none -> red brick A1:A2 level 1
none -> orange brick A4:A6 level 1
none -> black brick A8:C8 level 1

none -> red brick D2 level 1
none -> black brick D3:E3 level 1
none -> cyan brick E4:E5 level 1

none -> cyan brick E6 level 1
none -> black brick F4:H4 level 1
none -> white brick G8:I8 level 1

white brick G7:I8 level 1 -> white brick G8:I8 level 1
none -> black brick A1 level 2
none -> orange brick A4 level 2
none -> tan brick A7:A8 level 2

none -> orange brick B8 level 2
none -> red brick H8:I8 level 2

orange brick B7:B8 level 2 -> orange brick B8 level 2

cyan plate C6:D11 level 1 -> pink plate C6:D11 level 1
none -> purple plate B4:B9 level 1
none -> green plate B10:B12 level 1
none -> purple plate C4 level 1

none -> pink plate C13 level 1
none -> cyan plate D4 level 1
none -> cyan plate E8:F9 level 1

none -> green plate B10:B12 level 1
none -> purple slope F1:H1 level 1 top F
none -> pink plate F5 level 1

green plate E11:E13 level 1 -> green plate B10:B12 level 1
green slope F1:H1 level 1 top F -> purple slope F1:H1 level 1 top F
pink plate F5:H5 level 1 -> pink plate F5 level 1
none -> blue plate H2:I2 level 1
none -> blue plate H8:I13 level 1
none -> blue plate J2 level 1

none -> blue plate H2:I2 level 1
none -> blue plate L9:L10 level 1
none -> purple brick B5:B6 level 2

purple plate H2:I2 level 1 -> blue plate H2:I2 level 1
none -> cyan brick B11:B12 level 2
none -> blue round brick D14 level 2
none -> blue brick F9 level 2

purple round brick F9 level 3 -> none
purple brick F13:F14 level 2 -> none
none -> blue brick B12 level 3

────

• **Work instructions**
The response should be an exact copy of every line above.

• **Result of the exercise**
none -> red brick A1:A2 level 1
none -> orange brick A4:A6 level 1
none -> black brick A8:C8 level 1

none -> red brick D2 level 1
none -> black brick D3:E3 level 1
none -> cyan brick E4:E5 level 1

none -> cyan brick E6 level 1
none -> black brick F4:H4 level 1
none -> white brick G8:I8 level 1

white brick G7:I8 level 1 -> white brick G8:I8 level 1
none -> black brick A1 level 2
none -> orange brick A4 level 2
none -> tan brick A7:A8 level 2

none -> orange brick B8 level 2
none -> red brick H8:I8 level 2

orange brick B7:B8 level 2 -> orange brick B8 level 2

cyan plate C6:D11 level 1 -> pink plate C6:D11 level 1
none -> purple plate B4:B9 level 1
none -> green plate B10:B12 level 1
none -> purple plate C4 level 1

none -> pink plate C13 level 1
none -> cyan plate D4 level 1
none -> cyan plate E8:F9 level 1

none -> green plate B10:B12 level 1
none -> purple slope F1:H1 level 1 top F
none -> pink plate F5 level 1

green plate E11:E13 level 1 -> green plate B10:B12 level 1
green slope F1:H1 level 1 top F -> purple slope F1:H1 level 1 top F
pink plate F5:H5 level 1 -> pink plate F5 level 1
none -> blue plate H2:I2 level 1
none -> blue plate H8:I13 level 1
none -> blue plate J2 level 1

none -> blue plate H2:I2 level 1
none -> blue plate L9:L10 level 1
none -> purple brick B5:B6 level 2

purple plate H2:I2 level 1 -> blue plate H2:I2 level 1
none -> cyan brick B11:B12 level 2
none -> blue round brick D14 level 2
none -> blue brick F9 level 2

purple round brick F9 level 3 -> none
purple brick F13:F14 level 2 -> none
none -> blue brick B12 level 3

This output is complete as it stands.